Required work: The records follow. Filter them to the lines that hold "MATRIX".

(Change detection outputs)
★ ★ ★

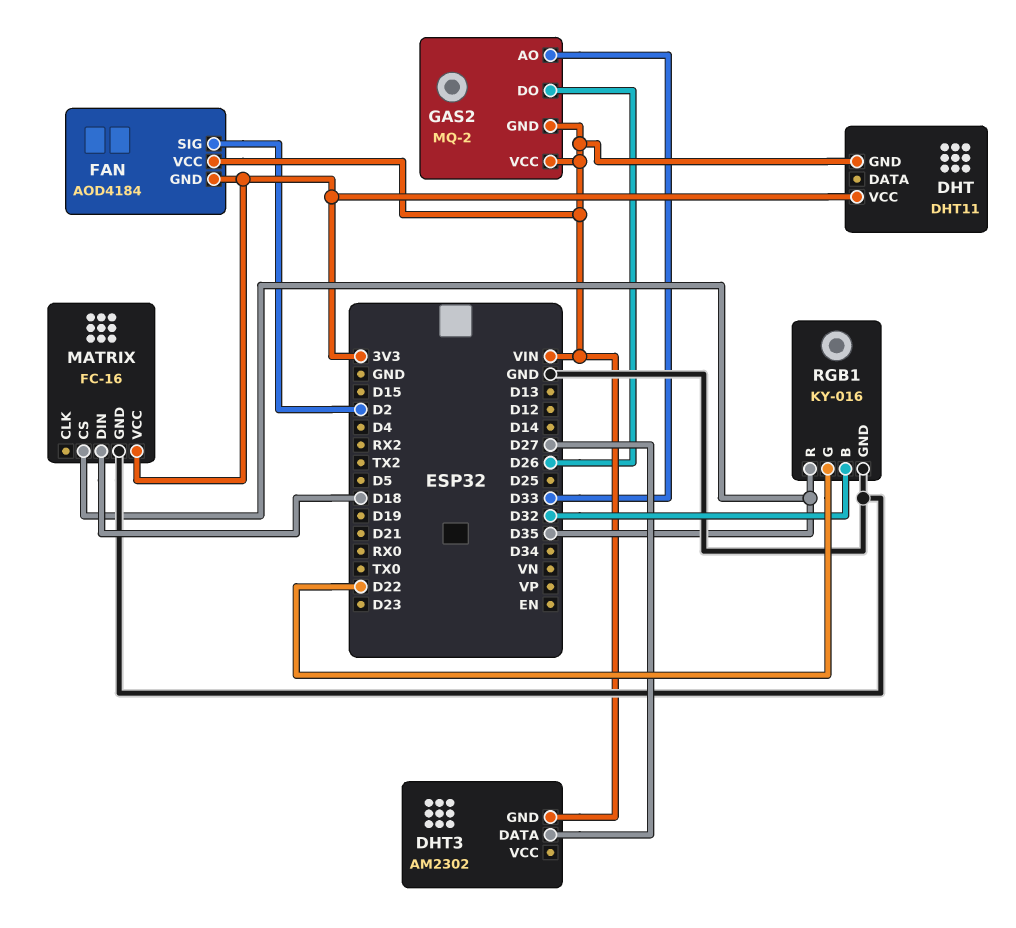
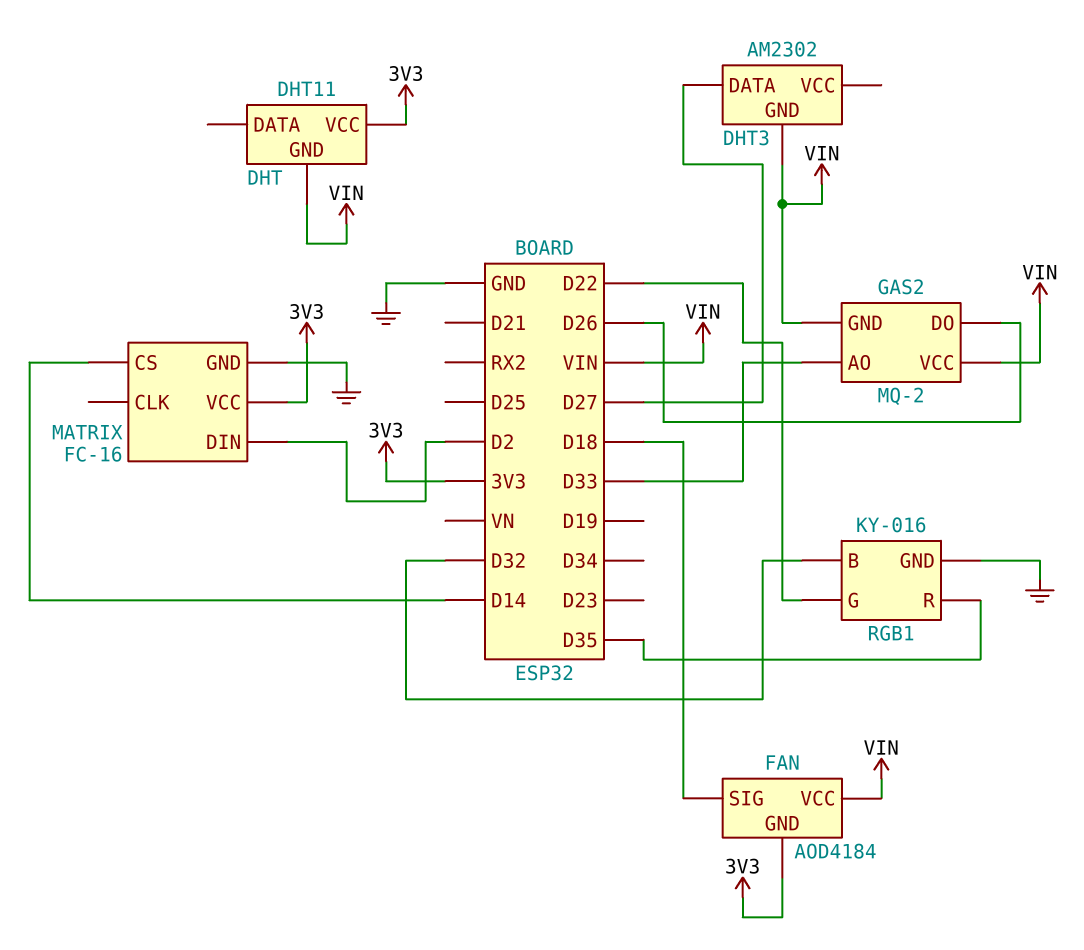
FAN pin SIG: D2 -> D18
MATRIX pin CS: D35 -> D14
MATRIX pin DIN: D18 -> D2

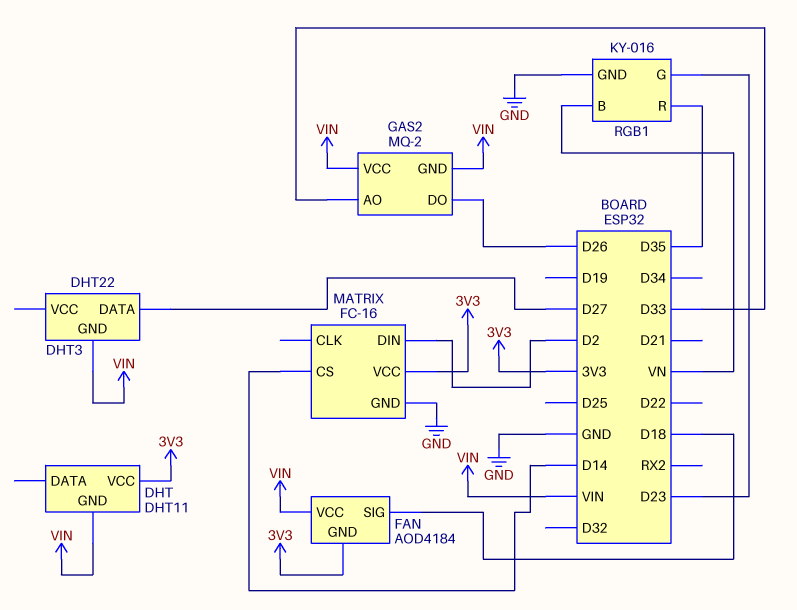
DHT3: AM2302 -> DHT22
RGB1 pin B: D32 -> VN
RGB1 pin G: D22 -> D23

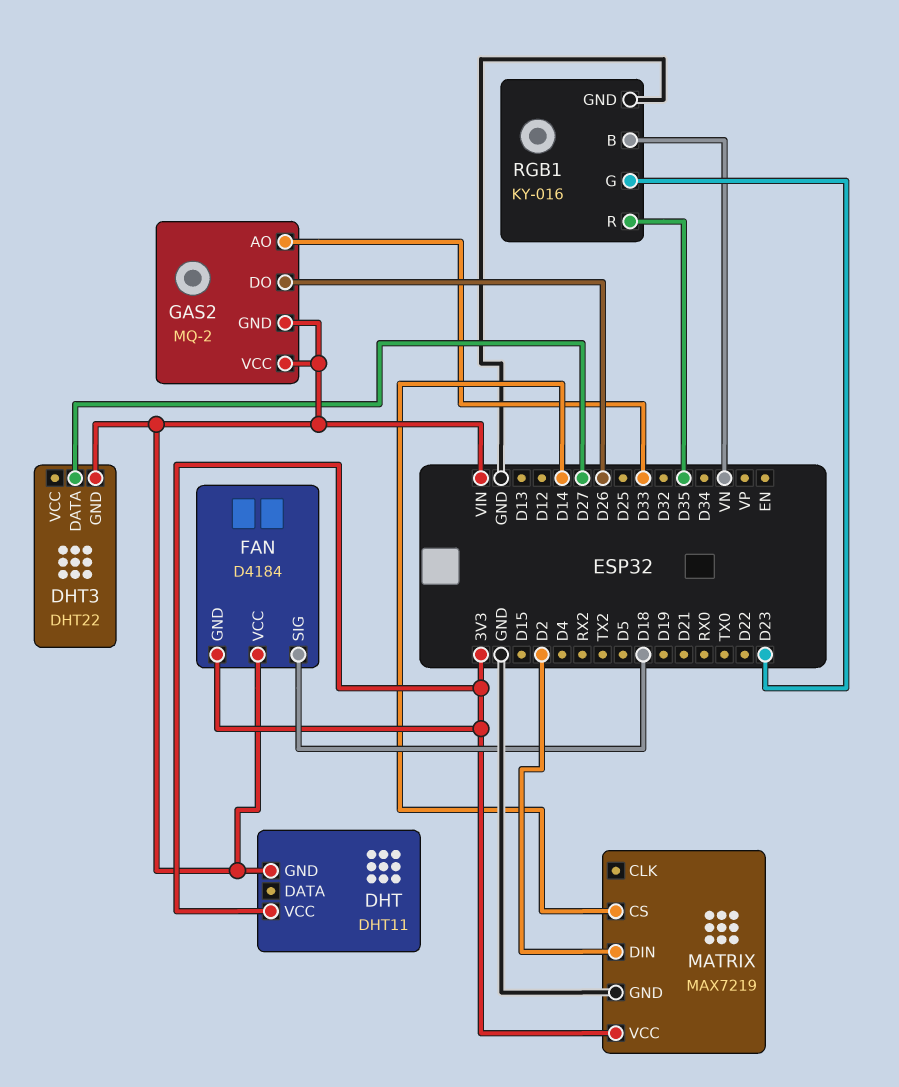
FAN: AOD4184 -> D4184
MATRIX: FC-16 -> MAX7219

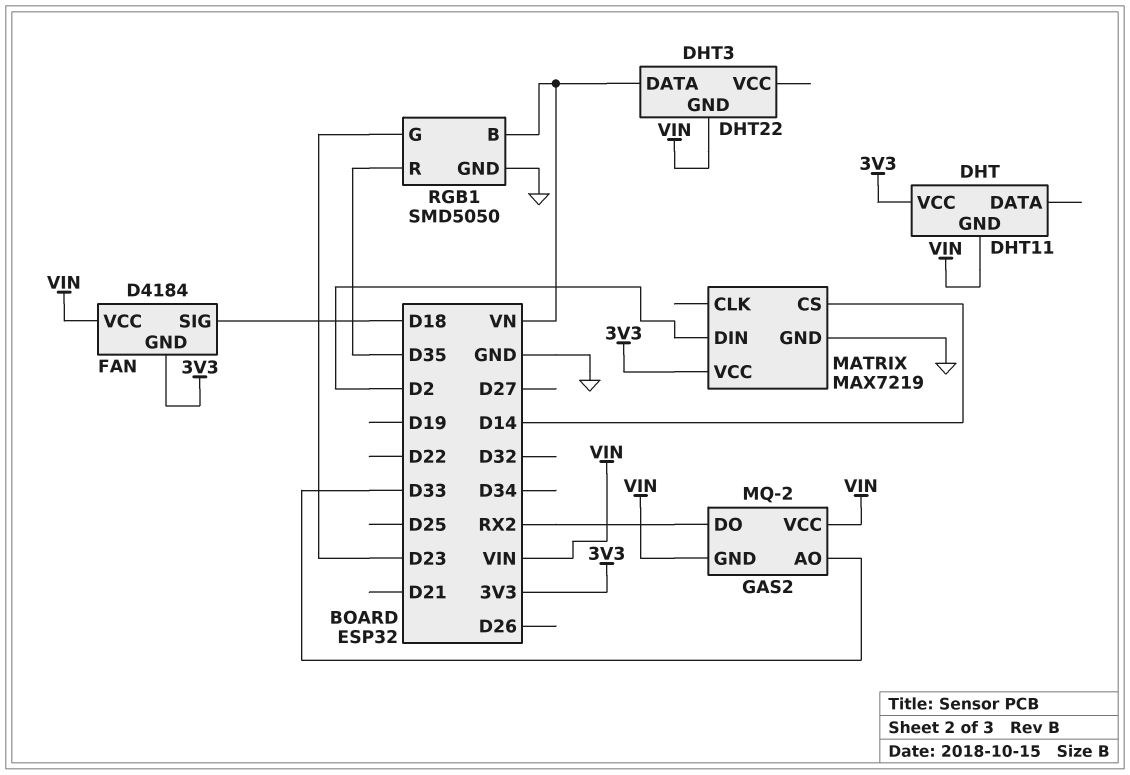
DHT3 pin DATA: D27 -> VN
GAS2 pin DO: D26 -> RX2
RGB1: KY-016 -> SMD5050

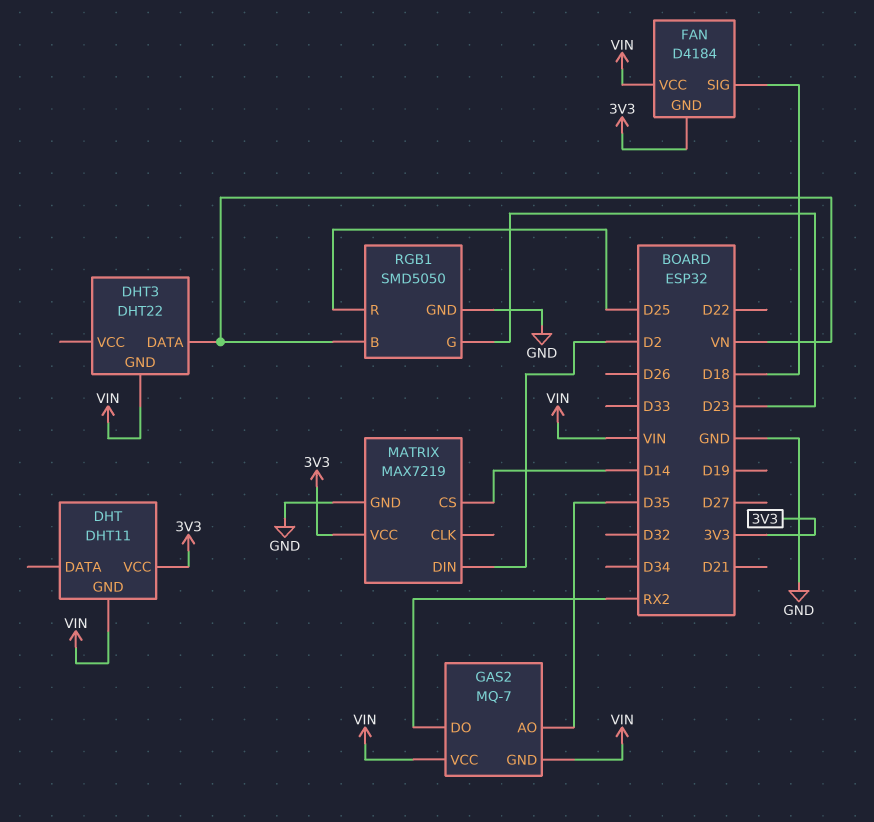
GAS2: MQ-2 -> MQ-7
GAS2 pin AO: D33 -> D35
RGB1 pin R: D35 -> D25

★ ★ ★

Result:
MATRIX pin CS: D35 -> D14
MATRIX pin DIN: D18 -> D2
MATRIX: FC-16 -> MAX7219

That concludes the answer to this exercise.